_TASK BRIEF_
Locate each line in the data below that contains the string "kern" and copy those lines. The match is case-sensitive.

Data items

>> BEGIN

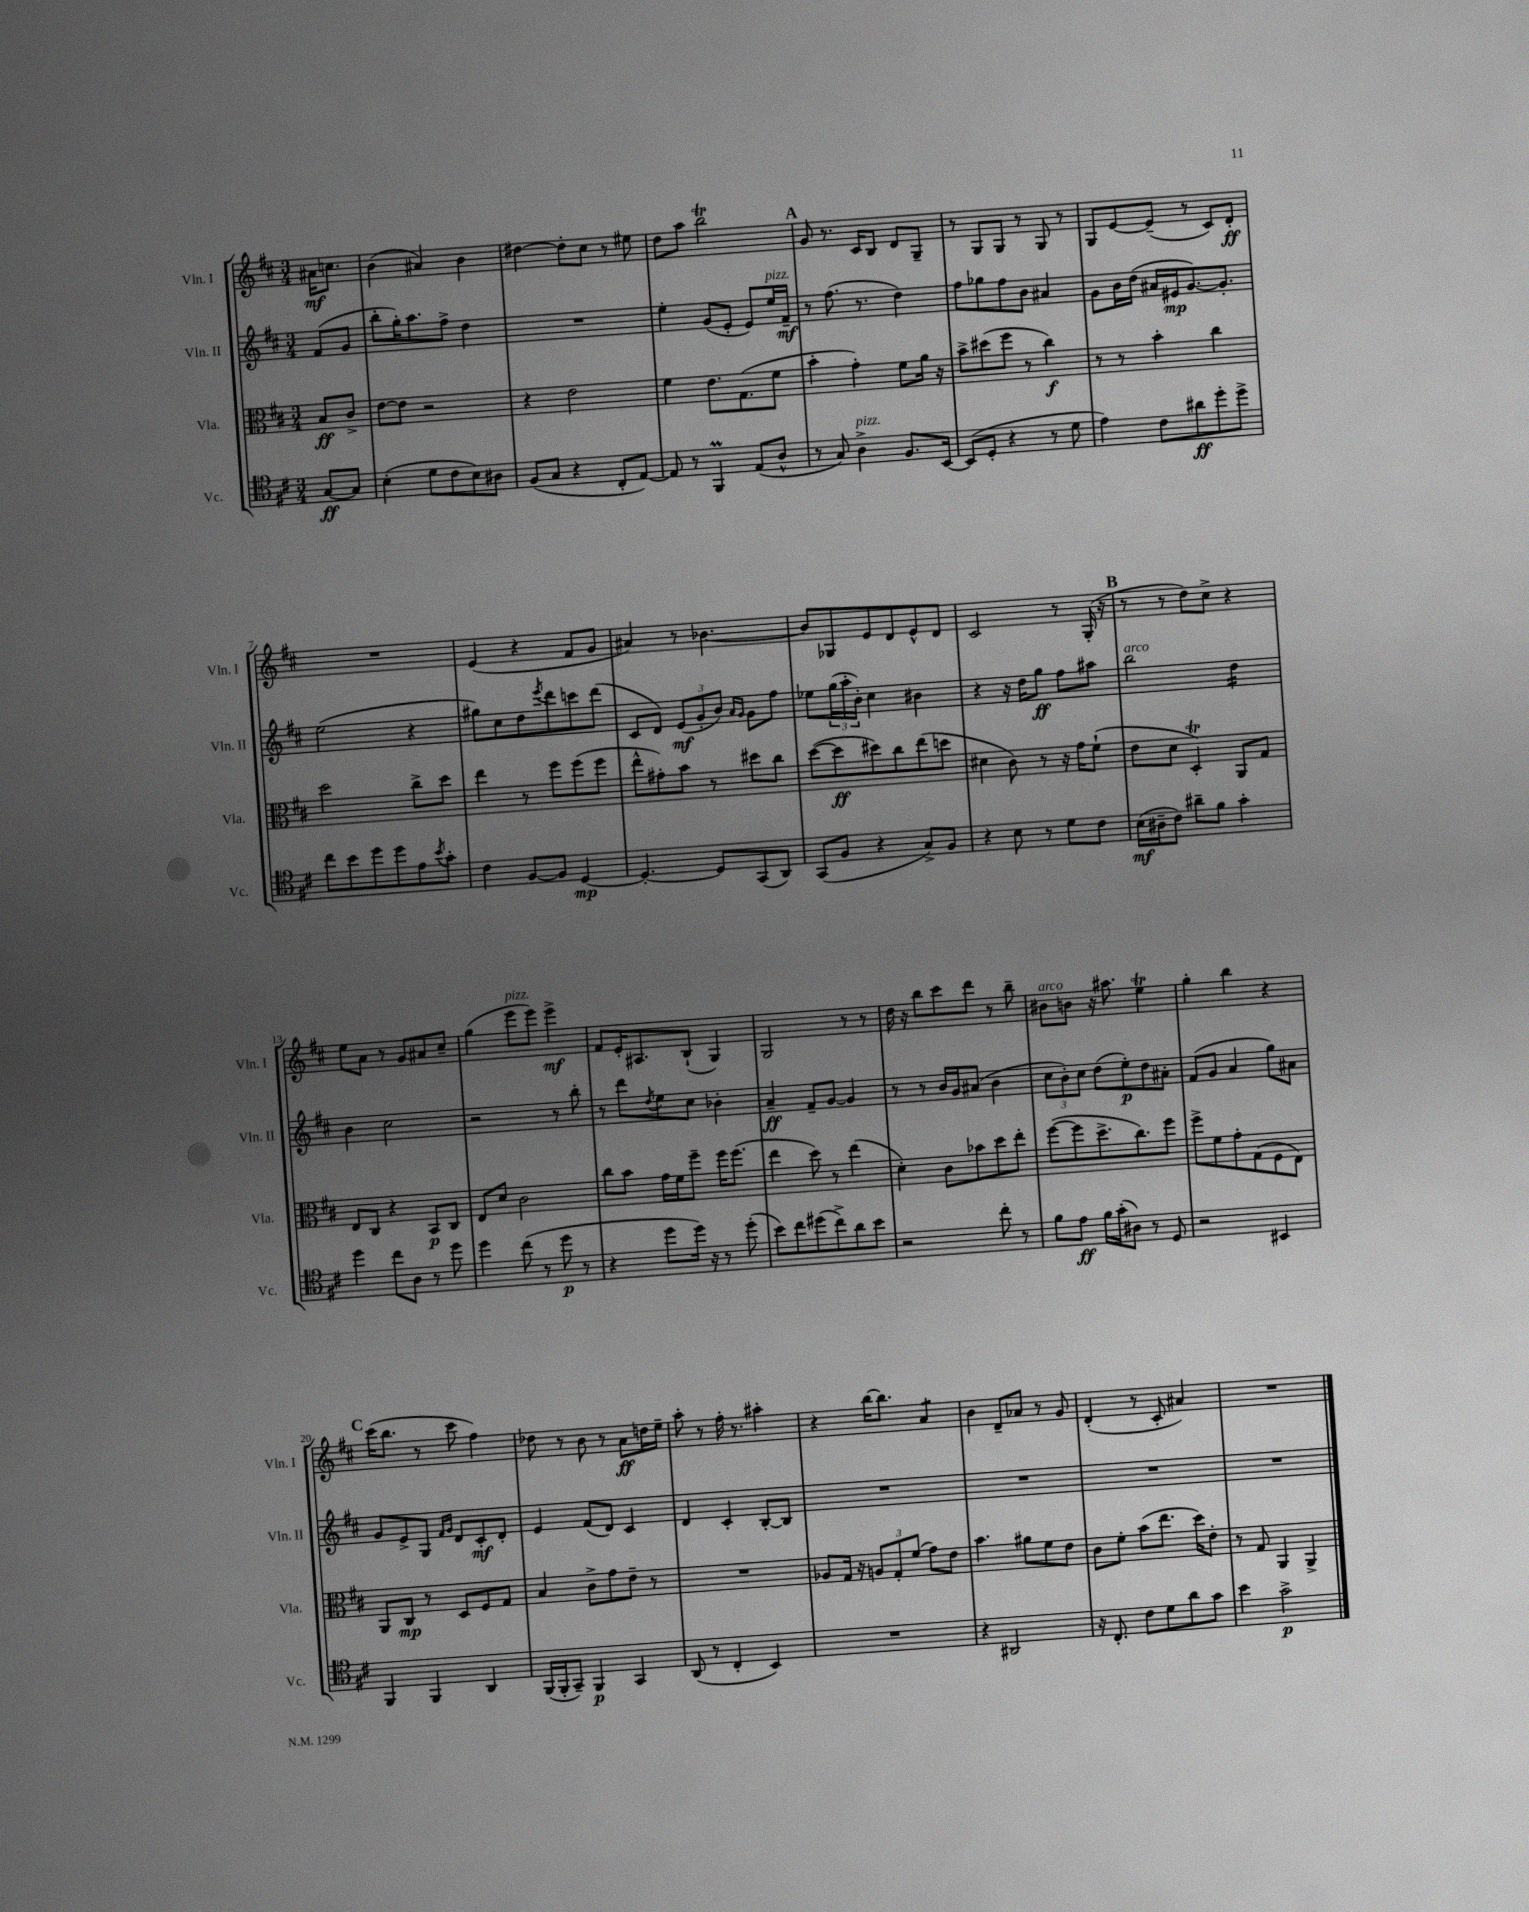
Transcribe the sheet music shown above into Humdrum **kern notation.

**kern	**kern	**kern	**kern
*staff4	*staff3	*staff2	*staff1
*clefC4	*clefC3	*clefG2	*clefG2
*k[f#c#]	*k[f#c#]	*k[f#c#]	*k[f#c#]
*M3/4	*M3/4	*M3/4	*M3/4
[8G	8B	(8f#	16a#
.	.	.	8.cc
8G]	8c#^	8g	.
=	=	=	=
(4B'	[8e	8bb'	(4b
.	8e]	16gg')	.
.	.	8.aa	.
8d	2r	.	4a#)
8c#	.	8ff#^	.
8B)	.	4dd	4b
8A#	.	.	.
=	=	=	=
(8F#	4r	2.r	[4dd#
8G	.	.	.
4r	2e	.	8dd#']
.	.	.	8cc#
8C#'	.	.	8r
[8E)	.	.	8ee#
=	=	=	=
8E]	4f#	4ee'	8dd
8r	.	.	8aa
4FF#	8.e	(8g	2bb
.	.	8e'	.
.	(8.G	.	.
(8E	.	8e)	.
8A^^	8f#	16ee	.
.	.	16f#~	.
=	=	=	=
8r	4b'	8r	8g
8G)	.	(8.ff#	8.r
4A^	4g')	.	.
.	.	8.r	16c#
.	.	.	8B
8.F#	8f#	4dd)	8d
.	16a	.	8G~
[16BB	16r	.	.
=	=	=	=
(8BB]	8b^	8ff#	8r
8D'	(8dd#	8gg-	8G
4r	8ff#	8ff#	8G
.	8r	8b	8r
8r	4cc#)	4a#	8G
8d	.	.	8r
=	=	=	=
4e)	8r	8g	8G
.	8r	16b	[8e
.	.	(16dd	.
8c#	4b'	16a#	(8e~]
.	.	16e#	.
8a#	.	[8.g)	8r
8dd'	4cc#	.	8c#)
.	.	8.g']	.
8dd^	.	.	8d'
=	=	=	=
8cc#	2dd	(2ee	2.r
8b	.	.	.
8dd	.	.	.
8dd	.	.	.
8e	8cc#^	4r	.
8qb	.	.	.
8g'	8dd	.	.
=	=	=	=
4c#	4ee	8gg#)	(4e
.	.	8cc#	.
[8F#	8r	8dd	4r
.	.	8qeee	.
8F#]	8ff#	8ddd	.
[4D	(8ff#	8ccc	8f#
.	8ff#	(8ddd	8g
=	=	=	=
4.D'_	8ee^^	8c#	4a#)
.	8g#')	8d)	.
.	8b	(12e	8r
.	.	12g'	.
8D]	8r	.	[4.b-
.	.	12b)	.
.	.	16qqa	.
.	.	16qqg	.
(8GG	8dd#	8g	.
8AA)	8cc#	8ff#	.
=	=	=	=
(8GG	([8dd	8ee-	8b-]
8F#	8dd]	(24gg	8G-
.	.	24aa'	.
.	.	24b')	.
4r	8dd#)	4cc#	8e
.	8cc#	.	8d
8G^)	(8ee	4b#	8e^^
8F#	8dd	.	8d
=	=	=	=
4r	4d#	4r	2c#
8B	8c#)	16r	.
.	.	16dd	.
8r	8r	8gg	.
8d	16r	8ff#	8r
.	16g	.	.
8c#	(8f#`	8aa#	(16G'
.	.	.	16r
=	=	=	=
(16B	8e	2bb	8r
16A#~	.	.	.
8c#)	8d	.	8r
8a#~	4D')	.	8dd)
8f#	.	.	8cc#^
4g'	8AA	4dd	4r
.	8G	.	.
=	=	=	=
4dd	8E	4b	8ee
.	8C#	.	8a
8cc#	4r	2cc#	8r
8A	.	.	8g
8r	8BB	.	8a#
8dd	8C#	.	8cc#~
=	=	=	=
4dd	8E	2r	(4gg
.	8d	.	.
(8cc#	2c#	.	8eee
8r	.	.	8eee)
8dd	.	8r	4eee^
8r	.	8bb'	.
=	=	=	=
4r	8cc#	8r	8f#
.	8b	8ddd	16e'
.	.	.	8.A#
.	.	8qdd	.
8dd	16g	8ee	.
.	16f#	.	.
16dd)	8ff#~	8cc#	(8B`
16r	.	.	.
8r	16ff#	4b-'	4G)
.	(8.ff#	.	.
(8dd'	.	.	.
=	=	=	=
8b)	4ee	4a~	2G
8cc#	.	.	.
(8dd#	8dd)	8f#~	.
8cc#^)	8r	[8g	.
8a	(4ee	4g]	8r
8b	.	.	8r
=	=	=	=
2r	4d')	8r	16dd
.	.	.	16r
.	.	8r	8bb
.	8c#	16b	8ccc#
.	.	16g	.
.	8b-	(8a#	8ddd
8cc#'	8dd	4b	8r
8r	8ee'	.	8bb~
=	=	=	=
8f#	([8ff#	12cc#	8b#
.	.	12b')	.
8e	8ff#]	.	8b
.	.	12cc#	.
16f#	8.dd^	(8dd	16r
(16g'	.	.	8.aa#
8A#)	.	8ee')	.
.	8.cc#)	.	.
8r	.	8dd	4ee
8D	8ff#	8a#'	.
=	=	=	=
2r	8ff#^	(8f#	4gg'
.	8f#	8g	.
.	8g'	4a	4bb
.	(8G	.	.
4BB#	8F#	8gg)	4r
.	8E)	8a#	.
=	=	=	=
4FF#	8AA	8g	(16ccc#
.	.	.	8.bb
.	8C#	8e^	.
4FF#	8r	8G	8r
.	.	16qqf#	.
.	.	16qqg	.
.	8D	8d	8ccc#
4AA	8F#	8c#'	4ff#)
.	8G	8d'	.
=	=	=	=
(16FF#	4B	4e	8dd-
16FF#'	.	.	.
8GG~)	.	.	8r
4FF#	8c#^	(8f#	8b
.	8g	8d)	8r
4GG	8e~	4c#	8a
.	8r	.	16dd
.	.	.	16ee~
=	=	=	=
(8AA	2.r	4d	8aa'
8r	.	.	8r
4C#'	.	4c#'	16ff#'
.	.	.	8.r
4BB)	.	[8B'	4aa#'
.	.	8B]	.
=	=	=	=
2.r	8A-	2.r	4r
.	16G	.	.
.	16r	.	.
.	12A	.	[16bb
.	.	.	8.bb]
.	12G'	.	.
.	(12f#	.	.
.	8g)	.	4a
.	8e	.	.
=	=	=	=
4r	4.b	2.r	4b
2AA#	.	.	8d~
.	8a#	.	8a-
.	8f#	.	8r
.	8e	.	8g
=	=	=	=
16r	8c#	2.r	(4d'
8.C#'	.	.	.
.	8f#'	.	.
8c#	(8b	.	8r
8d	8.ee	.	8c#'
8a	.	.	4a#)
.	16dd)	.	.
8g	8e'	.	.
=	=	=	=
4b	8r	2.r	2.r
.	8G	.	.
2g^	4AA	.	.
.	4AA^	.	.
==	==	==	==
*-	*-	*-	*-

>> END

_ANSWER_
Transcribe the sheet music shown above into Humdrum **kern notation.
**kern	**kern	**kern	**kern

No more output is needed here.